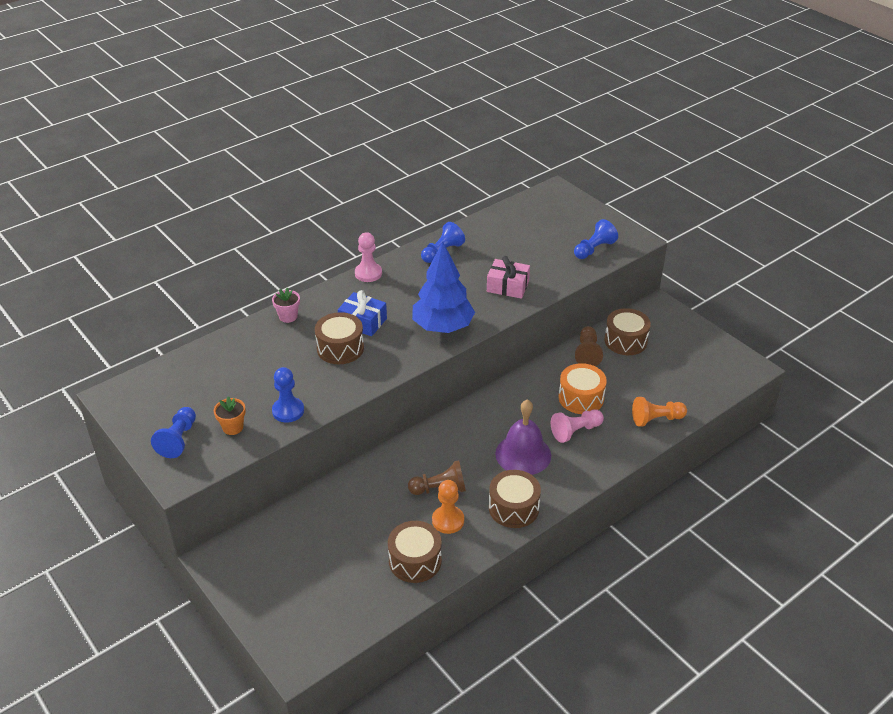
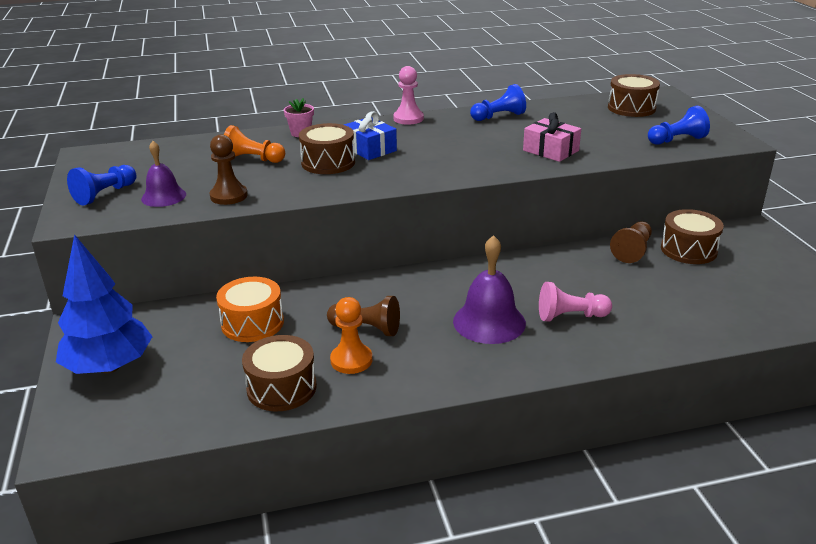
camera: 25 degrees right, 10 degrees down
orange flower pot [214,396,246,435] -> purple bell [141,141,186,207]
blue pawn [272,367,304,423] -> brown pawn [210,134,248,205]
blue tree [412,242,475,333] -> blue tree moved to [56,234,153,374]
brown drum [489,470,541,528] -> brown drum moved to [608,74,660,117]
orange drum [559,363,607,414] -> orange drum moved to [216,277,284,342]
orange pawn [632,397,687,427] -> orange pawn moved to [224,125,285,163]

——————————

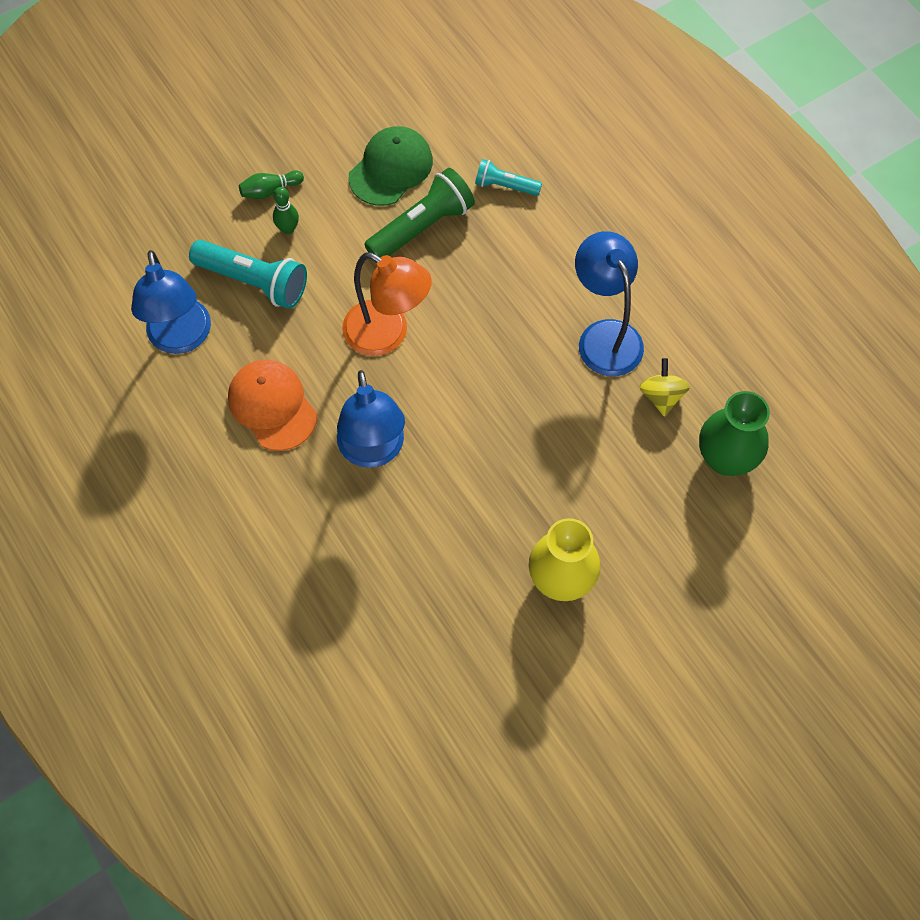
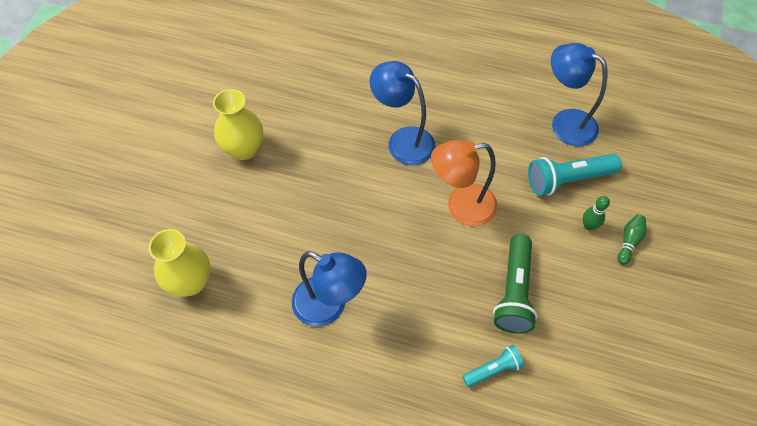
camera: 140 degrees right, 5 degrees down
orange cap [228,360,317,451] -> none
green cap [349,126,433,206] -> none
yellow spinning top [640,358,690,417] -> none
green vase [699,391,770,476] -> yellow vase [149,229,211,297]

——————————

**What to do:** Above are the records. Print exactly, and only, the lines from the line with "camera: 25 degrees right, 10 degrees down" to the line with "brown drum [489,470,541,528]", both inclusive.

**Answer to this problem:**
camera: 25 degrees right, 10 degrees down
orange flower pot [214,396,246,435] -> purple bell [141,141,186,207]
blue pawn [272,367,304,423] -> brown pawn [210,134,248,205]
blue tree [412,242,475,333] -> blue tree moved to [56,234,153,374]
brown drum [489,470,541,528] -> brown drum moved to [608,74,660,117]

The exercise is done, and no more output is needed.